EXERCISE GOAL: Among the lines of the records below, copy those that hold the word "cyan".

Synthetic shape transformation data
────────────────

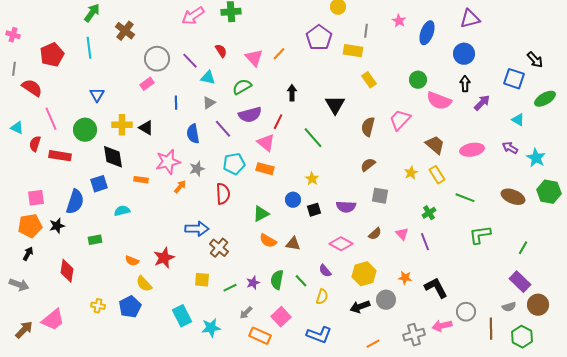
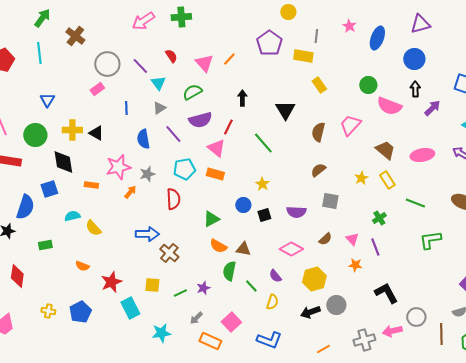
cyan triangle: (208, 78) -> (158, 83), turned 42
red star: (164, 258) -> (111, 282), moved
orange star: (405, 278) -> (355, 265), moved
green semicircle: (277, 280) -> (229, 271), moved
yellow semicircle: (144, 284) -> (93, 228), moved
cyan rectangle: (182, 316) -> (130, 308), moved

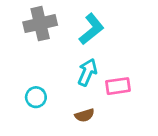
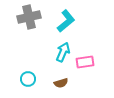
cyan circle: (36, 97) -> (28, 79), moved

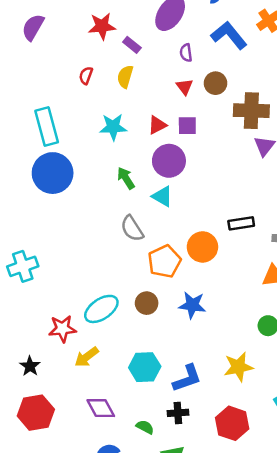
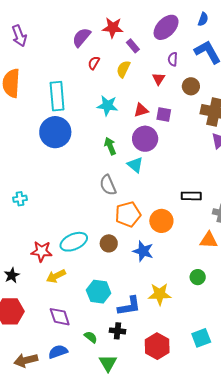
purple semicircle: (33, 27) -> (81, 37), moved
red triangle: (184, 87) -> (159, 79), moved
orange circle: (202, 247) -> (161, 221), moved
cyan cross: (23, 266) -> (20, 199), size x0.6
yellow star: (238, 367) -> (160, 294), moved

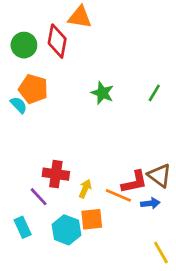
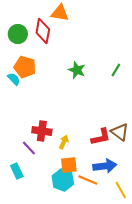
orange line: (118, 195) -> (88, 180), moved
blue arrow: (150, 203) -> (105, 166), moved, size x1.6
cyan hexagon: (66, 230) -> (63, 180), moved

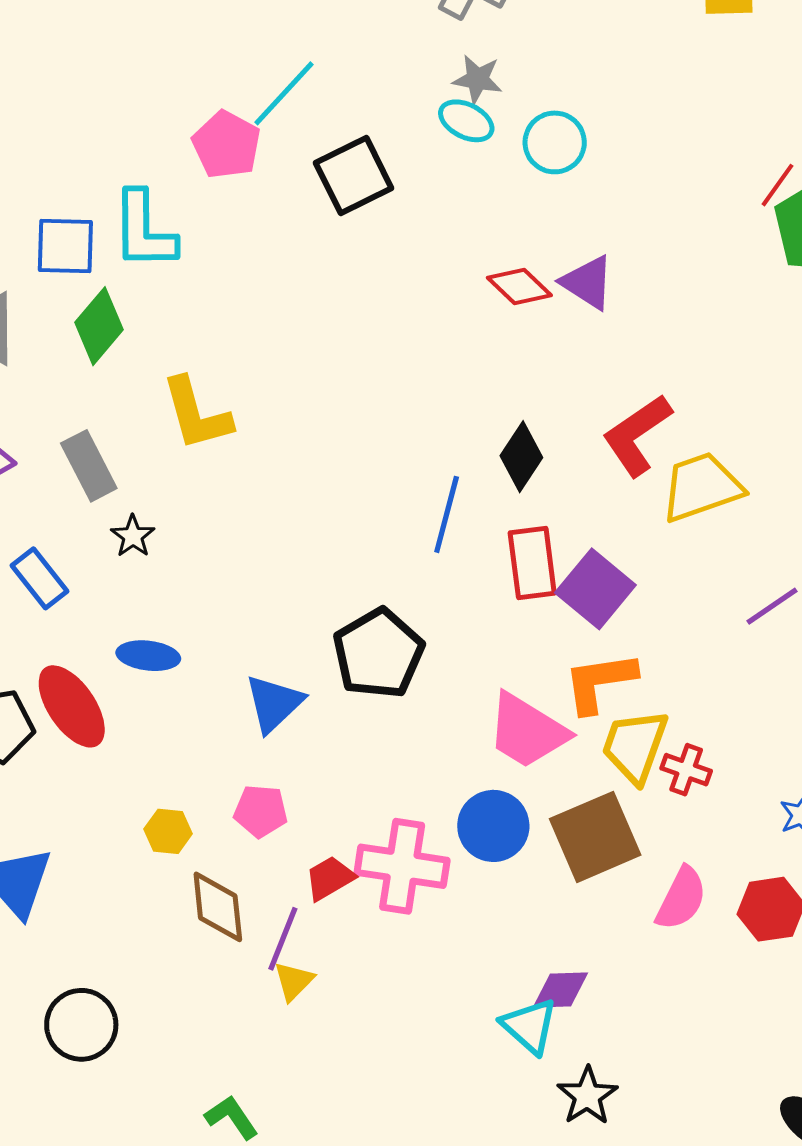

────────────────

ANSWER BOX:
cyan triangle: (208, 78) -> (158, 83), turned 42
cyan rectangle: (182, 316) -> (130, 308), moved
cyan circle: (36, 97) -> (28, 79), moved
cyan cross: (23, 266) -> (20, 199), size x0.6
cyan hexagon: (66, 230) -> (63, 180), moved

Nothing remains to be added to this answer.